[[ Dataset excerpts, beginning ]]
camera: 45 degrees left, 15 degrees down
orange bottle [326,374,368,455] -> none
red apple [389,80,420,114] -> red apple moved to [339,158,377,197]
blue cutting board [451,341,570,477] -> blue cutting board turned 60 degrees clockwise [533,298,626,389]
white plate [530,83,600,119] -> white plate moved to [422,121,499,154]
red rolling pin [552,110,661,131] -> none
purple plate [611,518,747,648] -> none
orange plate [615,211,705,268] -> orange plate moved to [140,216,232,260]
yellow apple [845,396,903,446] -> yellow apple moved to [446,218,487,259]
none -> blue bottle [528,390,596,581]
[[ Dataset excerpts, end ]]
[[ Dataset excerpts, beginning ]]
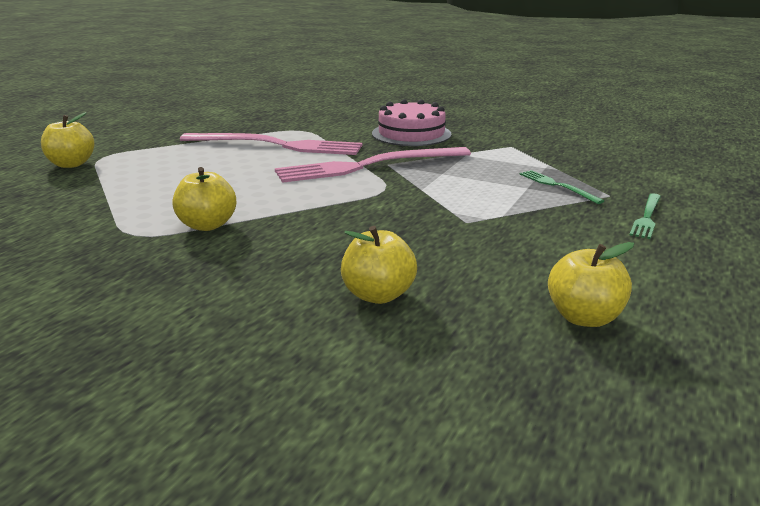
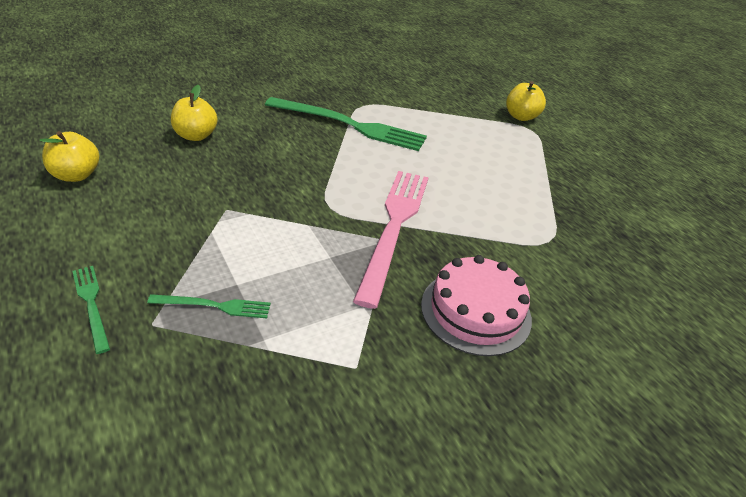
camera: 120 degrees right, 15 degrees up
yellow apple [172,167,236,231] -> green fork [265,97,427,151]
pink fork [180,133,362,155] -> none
[[ Dataset excerpts, end ]]
▶ [What you have to do]: In the entries, find every line holding "moved" and copy it.

▶ [Your response]:
red apple [389,80,420,114] -> red apple moved to [339,158,377,197]
white plate [530,83,600,119] -> white plate moved to [422,121,499,154]
orange plate [615,211,705,268] -> orange plate moved to [140,216,232,260]
yellow apple [845,396,903,446] -> yellow apple moved to [446,218,487,259]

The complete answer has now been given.